• _Information supplied_:
■ ■ ■

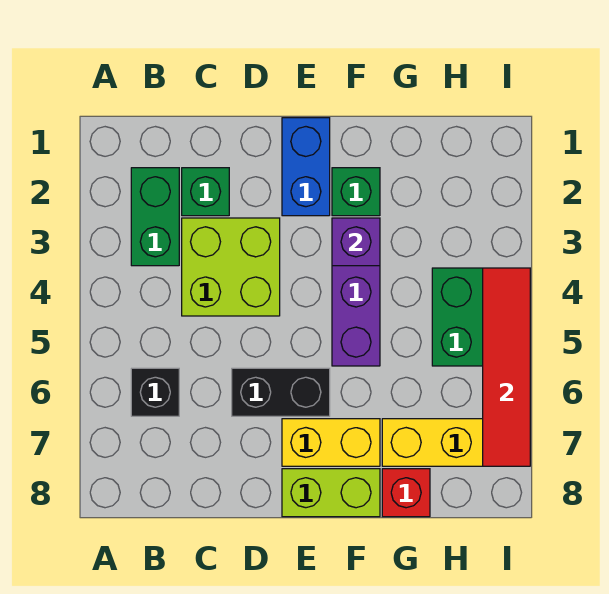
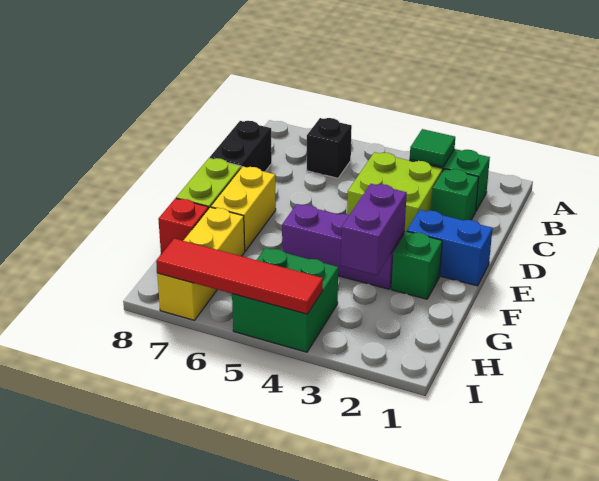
none -> green tile B3 level 2
black brick D6:E6 level 1 -> black brick C8:D8 level 1
purple brick F3 level 2 -> purple brick F3:G3 level 2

■ ■ ■

• _Work task_: Only the lines from the one containing "black brick D6:E6" through the end of the data above are wanted, both ends included; restate them word for word.

• _Task response_:
black brick D6:E6 level 1 -> black brick C8:D8 level 1
purple brick F3 level 2 -> purple brick F3:G3 level 2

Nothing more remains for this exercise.